• **EXERCISE OBJECTIVE**
Set down each line of the material that follows exactly, and leave its pictures out.

• **EXCERPTED RECORDS**
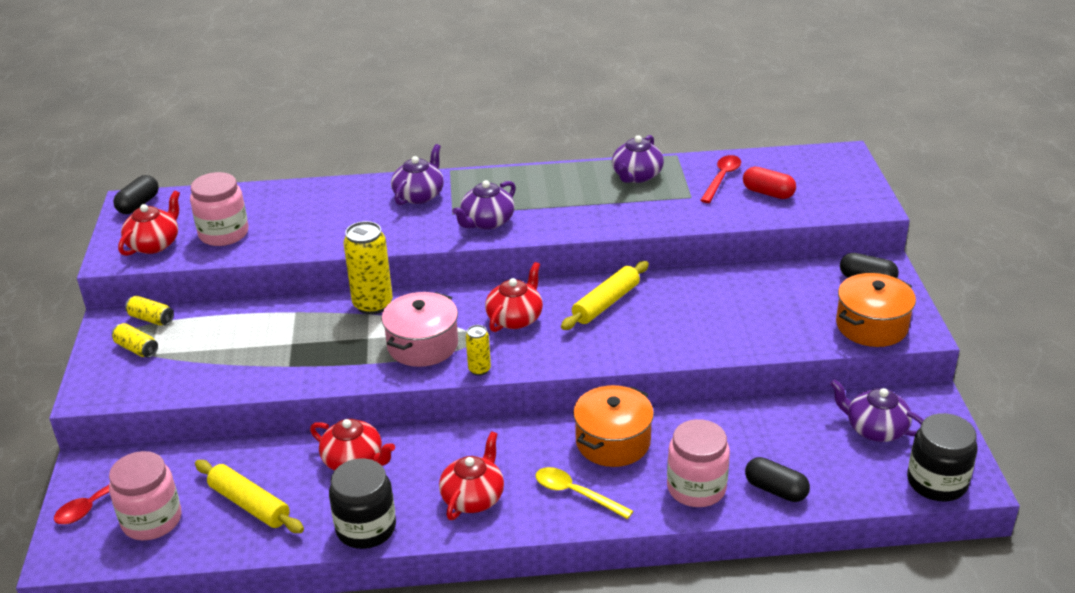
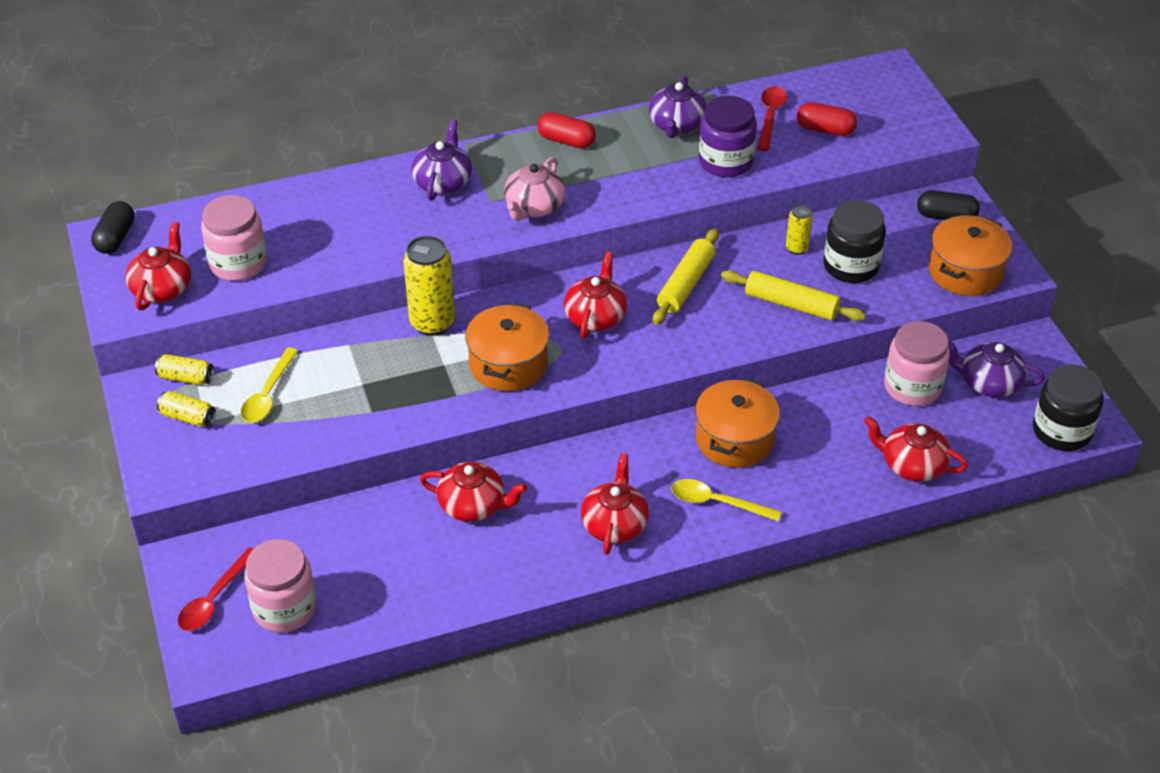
camera: 15 degrees left, 10 degrees up
(210, 340) = (268, 394): none -> yellow spoon
(249, 504) = (382, 572): yellow rolling pin -> yellow rolling pin (791, 304)
(366, 528) = (517, 577): black jar -> black jar (851, 266)
(422, 345) = (508, 364): pink pot -> orange pot
(479, 369) = (581, 384): yellow can -> yellow can (796, 248)
(487, 222) = (534, 207): purple teapot -> pink teapot
(536, 177) = (566, 141): none -> red capsule
(668, 207) = (725, 162): none -> purple jar
(696, 488) = (834, 476): pink jar -> pink jar (912, 387)
(776, 490) = (912, 465): black capsule -> red teapot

• **SOLVED PROBLEM**
camera: 15 degrees left, 10 degrees up
(210, 340) = (268, 394): none -> yellow spoon
(249, 504) = (382, 572): yellow rolling pin -> yellow rolling pin (791, 304)
(366, 528) = (517, 577): black jar -> black jar (851, 266)
(422, 345) = (508, 364): pink pot -> orange pot
(479, 369) = (581, 384): yellow can -> yellow can (796, 248)
(487, 222) = (534, 207): purple teapot -> pink teapot
(536, 177) = (566, 141): none -> red capsule
(668, 207) = (725, 162): none -> purple jar
(696, 488) = (834, 476): pink jar -> pink jar (912, 387)
(776, 490) = (912, 465): black capsule -> red teapot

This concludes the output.